[WHAT THE TASK REQUIRES] Omit the pictures, then reproduce every remaining record exactly.

[DATA PROVIDED]
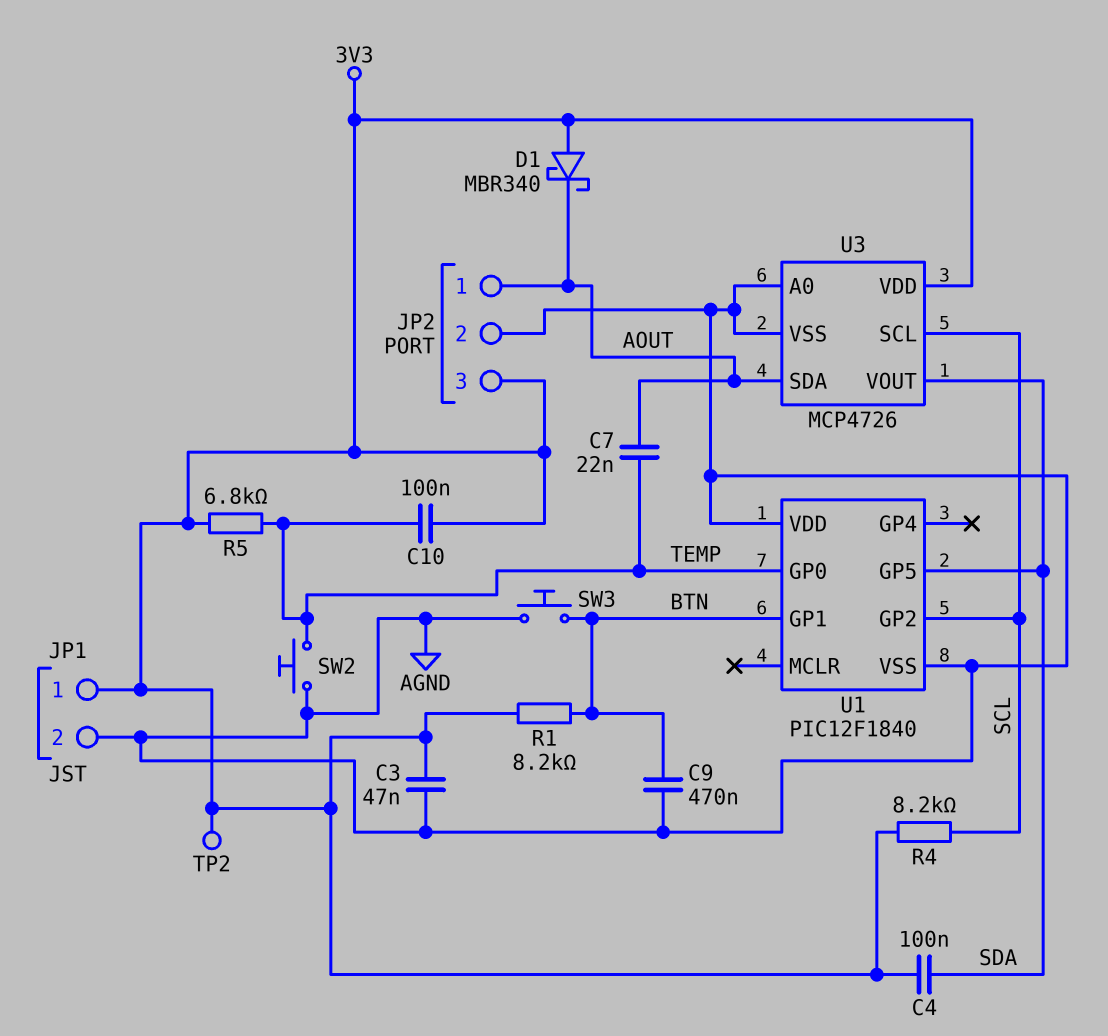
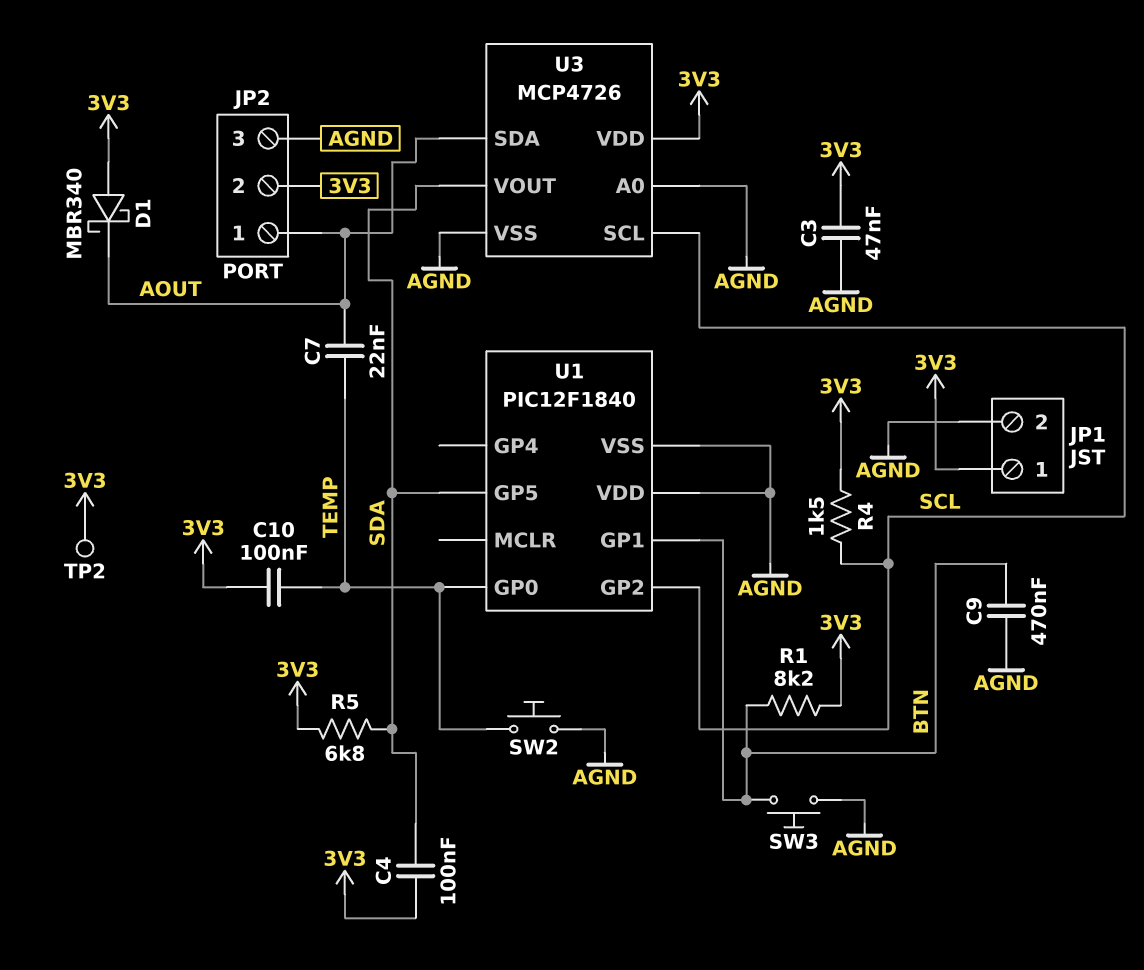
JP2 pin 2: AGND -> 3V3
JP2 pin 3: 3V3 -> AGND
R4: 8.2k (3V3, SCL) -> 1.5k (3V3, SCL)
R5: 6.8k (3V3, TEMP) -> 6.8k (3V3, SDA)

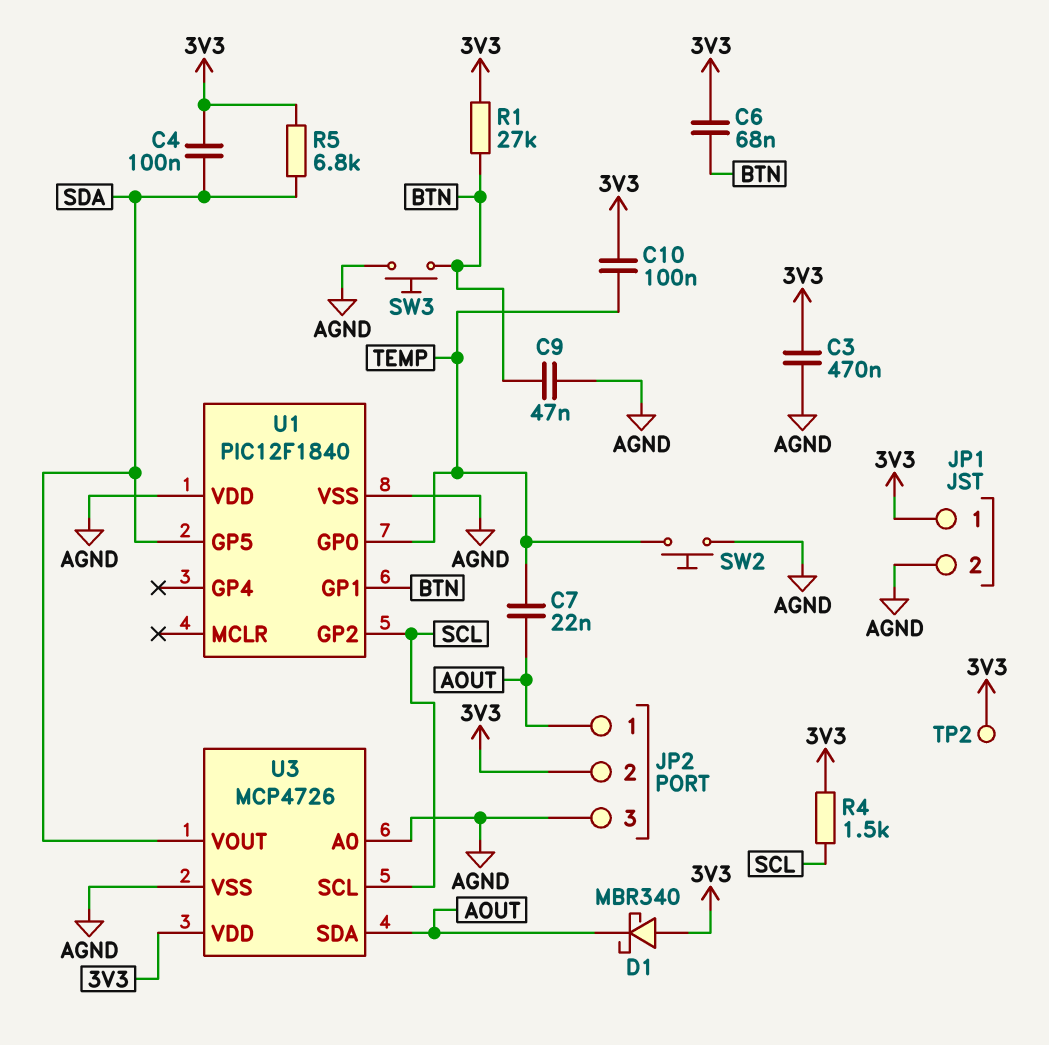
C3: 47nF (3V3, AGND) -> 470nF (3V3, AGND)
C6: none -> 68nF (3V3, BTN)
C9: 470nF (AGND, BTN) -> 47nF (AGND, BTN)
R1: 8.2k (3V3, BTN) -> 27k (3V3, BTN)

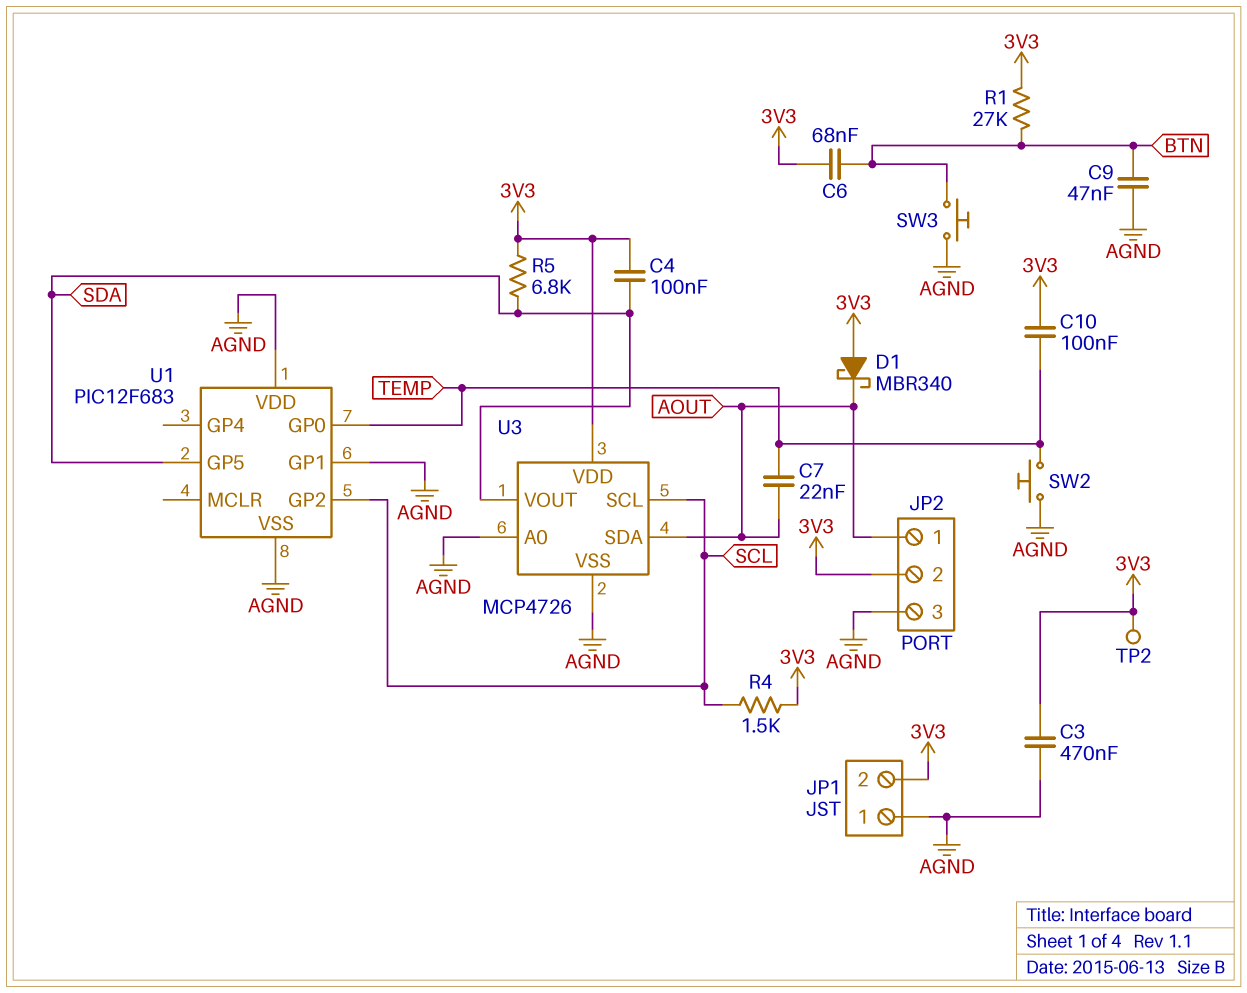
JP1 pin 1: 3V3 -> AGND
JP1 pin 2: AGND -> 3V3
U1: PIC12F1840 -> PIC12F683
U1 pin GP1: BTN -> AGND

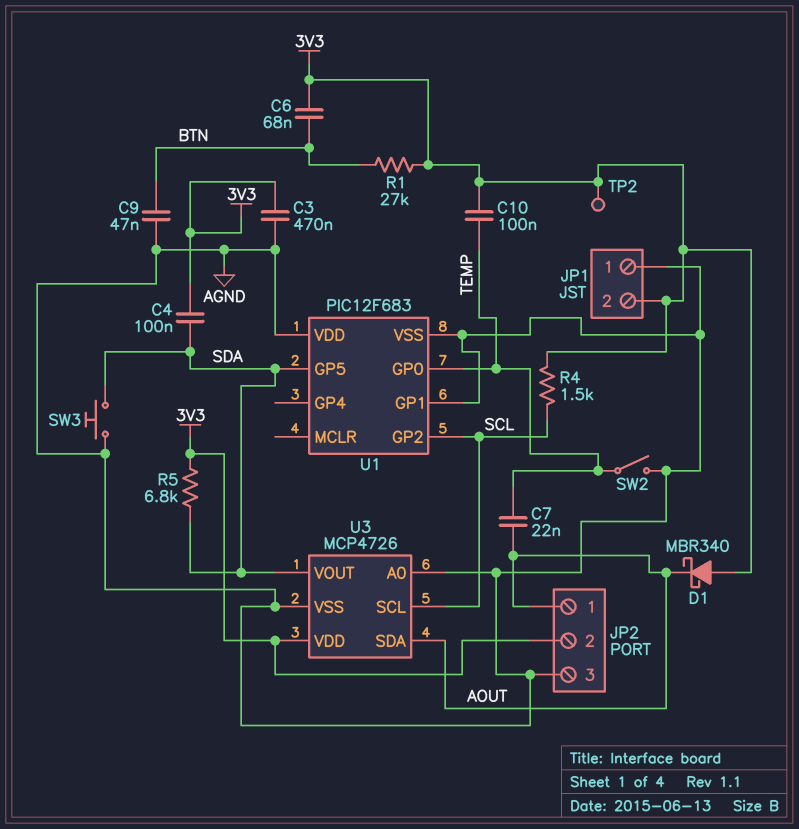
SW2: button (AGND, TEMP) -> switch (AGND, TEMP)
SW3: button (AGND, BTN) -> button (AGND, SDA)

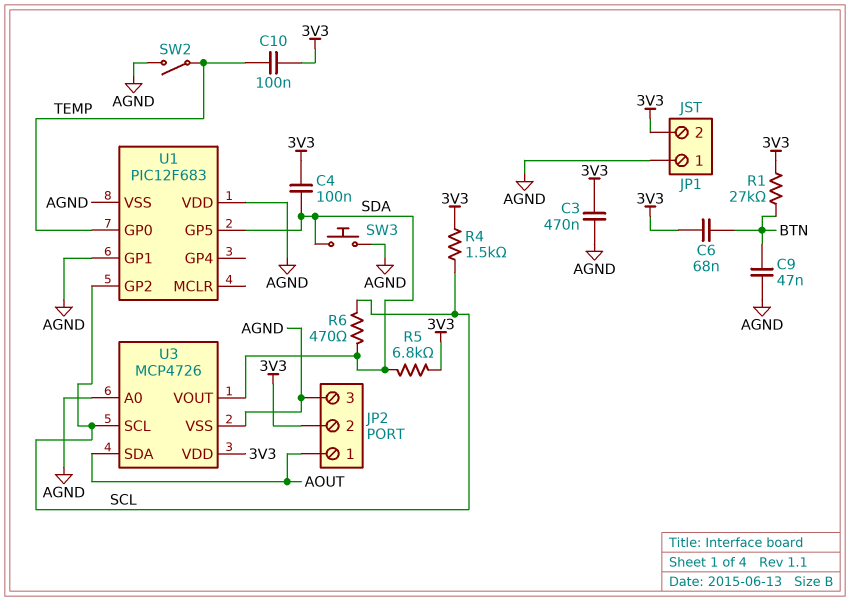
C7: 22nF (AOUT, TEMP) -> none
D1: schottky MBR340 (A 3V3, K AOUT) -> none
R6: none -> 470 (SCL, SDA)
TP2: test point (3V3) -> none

[YOUR SOLUTION]
JP2 pin 2: AGND -> 3V3
JP2 pin 3: 3V3 -> AGND
R4: 8.2k (3V3, SCL) -> 1.5k (3V3, SCL)
R5: 6.8k (3V3, TEMP) -> 6.8k (3V3, SDA)

C3: 47nF (3V3, AGND) -> 470nF (3V3, AGND)
C6: none -> 68nF (3V3, BTN)
C9: 470nF (AGND, BTN) -> 47nF (AGND, BTN)
R1: 8.2k (3V3, BTN) -> 27k (3V3, BTN)

JP1 pin 1: 3V3 -> AGND
JP1 pin 2: AGND -> 3V3
U1: PIC12F1840 -> PIC12F683
U1 pin GP1: BTN -> AGND

SW2: button (AGND, TEMP) -> switch (AGND, TEMP)
SW3: button (AGND, BTN) -> button (AGND, SDA)

C7: 22nF (AOUT, TEMP) -> none
D1: schottky MBR340 (A 3V3, K AOUT) -> none
R6: none -> 470 (SCL, SDA)
TP2: test point (3V3) -> none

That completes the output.